> [Required work]: Please quote only the lines that start at the one with "purple gift: 1 -> 2" and go on to the last line of the data, both ends kept.

> [Given records]:

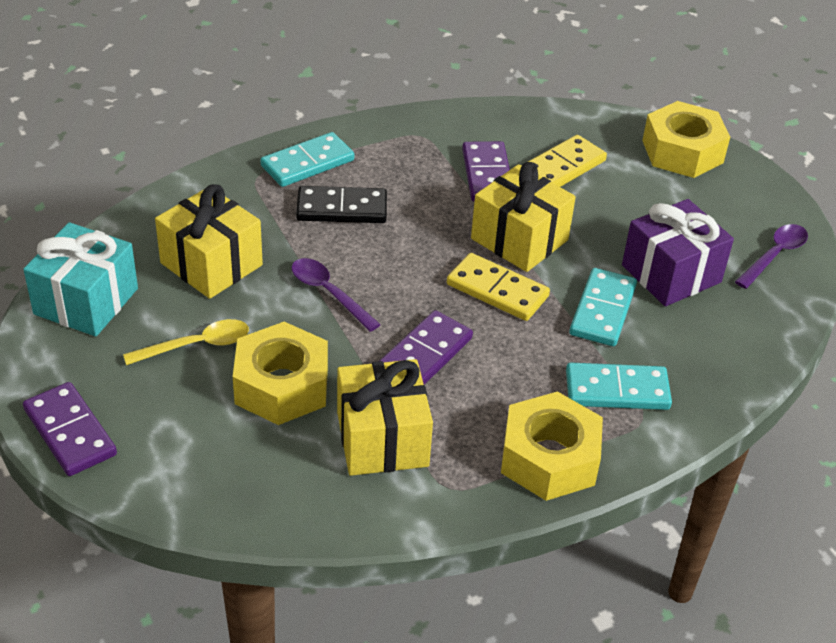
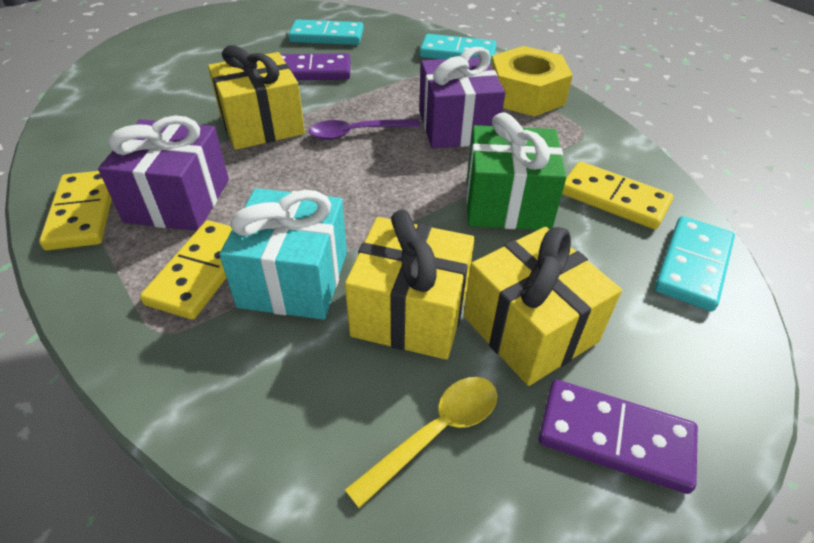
black domino: 1 -> 0
green gift: 0 -> 1
purple domino: 3 -> 2
purple gift: 1 -> 2
purple spoon: 2 -> 1
yellow domino: 2 -> 3
yellow nut: 3 -> 1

> [Task response]:
purple gift: 1 -> 2
purple spoon: 2 -> 1
yellow domino: 2 -> 3
yellow nut: 3 -> 1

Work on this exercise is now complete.